Spatial reasoning data

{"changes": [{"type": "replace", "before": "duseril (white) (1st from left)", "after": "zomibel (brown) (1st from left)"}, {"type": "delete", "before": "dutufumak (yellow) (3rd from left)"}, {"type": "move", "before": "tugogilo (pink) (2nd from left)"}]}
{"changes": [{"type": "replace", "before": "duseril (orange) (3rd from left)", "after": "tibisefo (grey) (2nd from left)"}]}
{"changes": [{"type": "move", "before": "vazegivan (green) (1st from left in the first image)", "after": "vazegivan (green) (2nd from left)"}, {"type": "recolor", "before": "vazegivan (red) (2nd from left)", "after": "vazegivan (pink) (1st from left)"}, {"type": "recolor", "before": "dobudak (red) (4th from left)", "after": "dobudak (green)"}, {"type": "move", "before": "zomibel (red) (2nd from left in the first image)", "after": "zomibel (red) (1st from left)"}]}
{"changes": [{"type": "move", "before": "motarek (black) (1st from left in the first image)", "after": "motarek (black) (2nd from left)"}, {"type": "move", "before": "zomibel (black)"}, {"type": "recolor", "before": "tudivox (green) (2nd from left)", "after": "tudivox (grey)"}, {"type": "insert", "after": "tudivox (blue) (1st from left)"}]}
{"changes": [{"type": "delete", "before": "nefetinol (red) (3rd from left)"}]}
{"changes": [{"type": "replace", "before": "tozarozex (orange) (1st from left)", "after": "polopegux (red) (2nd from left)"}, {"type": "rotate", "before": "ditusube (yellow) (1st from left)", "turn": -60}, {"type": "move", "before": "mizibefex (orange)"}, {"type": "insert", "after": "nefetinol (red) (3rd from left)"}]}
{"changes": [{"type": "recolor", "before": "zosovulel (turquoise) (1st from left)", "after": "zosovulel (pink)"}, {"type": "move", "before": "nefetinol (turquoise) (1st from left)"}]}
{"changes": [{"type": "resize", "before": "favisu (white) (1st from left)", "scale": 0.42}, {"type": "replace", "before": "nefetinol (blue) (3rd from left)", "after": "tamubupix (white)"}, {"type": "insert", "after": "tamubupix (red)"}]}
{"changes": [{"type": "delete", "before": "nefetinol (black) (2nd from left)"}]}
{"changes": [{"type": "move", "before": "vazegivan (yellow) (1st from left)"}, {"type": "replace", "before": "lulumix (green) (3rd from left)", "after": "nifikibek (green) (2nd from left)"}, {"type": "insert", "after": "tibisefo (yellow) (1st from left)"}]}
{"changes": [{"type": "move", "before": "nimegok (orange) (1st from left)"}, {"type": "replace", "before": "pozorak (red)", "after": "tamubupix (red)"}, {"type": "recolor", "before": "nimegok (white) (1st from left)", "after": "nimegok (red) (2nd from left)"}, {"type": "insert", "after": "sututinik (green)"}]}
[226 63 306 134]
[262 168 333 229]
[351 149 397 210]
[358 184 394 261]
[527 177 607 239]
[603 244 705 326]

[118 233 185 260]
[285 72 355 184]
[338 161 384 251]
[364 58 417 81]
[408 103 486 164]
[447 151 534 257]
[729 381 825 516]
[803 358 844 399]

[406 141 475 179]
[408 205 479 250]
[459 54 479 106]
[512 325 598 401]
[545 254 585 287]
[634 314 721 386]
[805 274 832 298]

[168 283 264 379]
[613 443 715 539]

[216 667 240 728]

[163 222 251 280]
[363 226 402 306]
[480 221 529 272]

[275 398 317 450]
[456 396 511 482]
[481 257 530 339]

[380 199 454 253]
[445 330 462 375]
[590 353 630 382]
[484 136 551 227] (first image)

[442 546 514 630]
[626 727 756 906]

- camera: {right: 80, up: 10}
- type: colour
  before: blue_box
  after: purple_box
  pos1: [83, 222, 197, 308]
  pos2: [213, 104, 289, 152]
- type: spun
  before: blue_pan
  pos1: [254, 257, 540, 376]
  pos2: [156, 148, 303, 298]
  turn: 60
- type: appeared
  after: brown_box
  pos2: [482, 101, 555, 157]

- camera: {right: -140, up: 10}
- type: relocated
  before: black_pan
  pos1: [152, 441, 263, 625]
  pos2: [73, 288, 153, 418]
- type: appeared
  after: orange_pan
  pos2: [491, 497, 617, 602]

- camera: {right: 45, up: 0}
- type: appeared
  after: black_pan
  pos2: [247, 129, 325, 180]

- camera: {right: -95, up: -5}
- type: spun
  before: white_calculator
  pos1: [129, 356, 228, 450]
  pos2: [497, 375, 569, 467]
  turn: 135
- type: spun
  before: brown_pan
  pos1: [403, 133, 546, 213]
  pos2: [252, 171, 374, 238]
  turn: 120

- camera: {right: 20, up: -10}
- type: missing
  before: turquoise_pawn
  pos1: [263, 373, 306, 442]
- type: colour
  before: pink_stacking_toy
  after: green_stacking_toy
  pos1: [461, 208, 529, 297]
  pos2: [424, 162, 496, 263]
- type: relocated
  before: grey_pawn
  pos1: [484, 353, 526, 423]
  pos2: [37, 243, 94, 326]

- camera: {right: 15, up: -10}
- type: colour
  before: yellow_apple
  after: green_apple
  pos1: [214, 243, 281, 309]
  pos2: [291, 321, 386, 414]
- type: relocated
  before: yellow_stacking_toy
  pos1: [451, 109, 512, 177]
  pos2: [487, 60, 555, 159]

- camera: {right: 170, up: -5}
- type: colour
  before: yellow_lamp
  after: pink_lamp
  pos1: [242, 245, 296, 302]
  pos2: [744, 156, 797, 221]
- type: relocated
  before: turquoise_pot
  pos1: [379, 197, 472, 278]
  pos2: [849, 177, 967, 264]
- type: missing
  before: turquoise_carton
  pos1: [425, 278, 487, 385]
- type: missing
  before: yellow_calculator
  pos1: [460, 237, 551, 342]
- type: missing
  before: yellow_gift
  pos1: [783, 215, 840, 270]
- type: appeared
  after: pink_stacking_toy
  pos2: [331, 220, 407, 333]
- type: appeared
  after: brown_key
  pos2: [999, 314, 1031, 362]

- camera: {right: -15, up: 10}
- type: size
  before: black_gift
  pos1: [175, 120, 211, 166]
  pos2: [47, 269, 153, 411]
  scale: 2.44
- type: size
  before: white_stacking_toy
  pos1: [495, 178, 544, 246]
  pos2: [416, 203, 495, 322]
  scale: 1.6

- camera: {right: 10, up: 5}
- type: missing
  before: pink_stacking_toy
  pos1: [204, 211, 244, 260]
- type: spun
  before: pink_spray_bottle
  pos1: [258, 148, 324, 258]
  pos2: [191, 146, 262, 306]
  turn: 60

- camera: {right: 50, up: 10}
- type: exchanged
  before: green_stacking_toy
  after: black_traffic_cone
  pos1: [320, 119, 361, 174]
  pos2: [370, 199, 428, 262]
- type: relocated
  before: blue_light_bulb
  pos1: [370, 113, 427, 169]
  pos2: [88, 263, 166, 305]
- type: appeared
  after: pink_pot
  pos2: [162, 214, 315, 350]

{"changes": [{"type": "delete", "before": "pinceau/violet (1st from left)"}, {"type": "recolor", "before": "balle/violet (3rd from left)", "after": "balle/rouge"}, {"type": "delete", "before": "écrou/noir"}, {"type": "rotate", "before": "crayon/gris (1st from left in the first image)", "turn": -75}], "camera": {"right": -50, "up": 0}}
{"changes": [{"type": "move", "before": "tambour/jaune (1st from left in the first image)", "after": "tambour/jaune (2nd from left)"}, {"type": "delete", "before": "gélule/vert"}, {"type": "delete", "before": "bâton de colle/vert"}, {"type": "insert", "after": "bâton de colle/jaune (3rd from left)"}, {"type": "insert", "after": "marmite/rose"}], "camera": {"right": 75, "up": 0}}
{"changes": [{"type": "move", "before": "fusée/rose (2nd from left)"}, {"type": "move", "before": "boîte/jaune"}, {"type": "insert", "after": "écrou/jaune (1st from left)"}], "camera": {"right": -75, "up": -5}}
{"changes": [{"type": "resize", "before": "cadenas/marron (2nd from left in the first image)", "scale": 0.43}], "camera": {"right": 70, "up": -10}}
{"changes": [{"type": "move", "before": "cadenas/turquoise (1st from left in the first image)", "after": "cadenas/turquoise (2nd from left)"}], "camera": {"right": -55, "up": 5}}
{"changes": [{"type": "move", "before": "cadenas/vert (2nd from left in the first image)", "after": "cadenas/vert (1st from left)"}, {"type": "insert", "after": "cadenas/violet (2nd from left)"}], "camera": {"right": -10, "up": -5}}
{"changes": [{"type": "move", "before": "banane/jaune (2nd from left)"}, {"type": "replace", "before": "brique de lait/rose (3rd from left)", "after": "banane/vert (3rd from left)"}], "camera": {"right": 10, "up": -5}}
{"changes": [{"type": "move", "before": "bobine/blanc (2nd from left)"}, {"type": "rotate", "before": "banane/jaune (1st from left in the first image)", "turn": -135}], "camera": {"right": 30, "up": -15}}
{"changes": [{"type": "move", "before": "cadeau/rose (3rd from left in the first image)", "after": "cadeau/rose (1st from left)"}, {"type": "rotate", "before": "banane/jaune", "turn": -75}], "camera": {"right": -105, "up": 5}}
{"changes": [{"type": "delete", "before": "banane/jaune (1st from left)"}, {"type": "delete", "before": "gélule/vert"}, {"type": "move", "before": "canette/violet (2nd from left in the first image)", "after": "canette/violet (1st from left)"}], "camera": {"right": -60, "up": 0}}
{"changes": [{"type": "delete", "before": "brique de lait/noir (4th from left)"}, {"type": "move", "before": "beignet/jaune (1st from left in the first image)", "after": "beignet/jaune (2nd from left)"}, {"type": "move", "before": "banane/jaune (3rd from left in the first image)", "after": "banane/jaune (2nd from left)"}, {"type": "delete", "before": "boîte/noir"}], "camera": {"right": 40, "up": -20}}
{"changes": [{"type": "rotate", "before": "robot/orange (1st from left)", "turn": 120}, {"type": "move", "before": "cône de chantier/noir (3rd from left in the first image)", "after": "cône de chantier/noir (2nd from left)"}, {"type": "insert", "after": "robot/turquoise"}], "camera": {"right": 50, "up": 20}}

• Exercise: Exactly the lines above from the one with "pos2: [156, 148, 303, 298]" to the one with "after: brown_box", both included, are to be quoted; leave the rest out.

• Expected answer:
  pos2: [156, 148, 303, 298]
  turn: 60
- type: appeared
  after: brown_box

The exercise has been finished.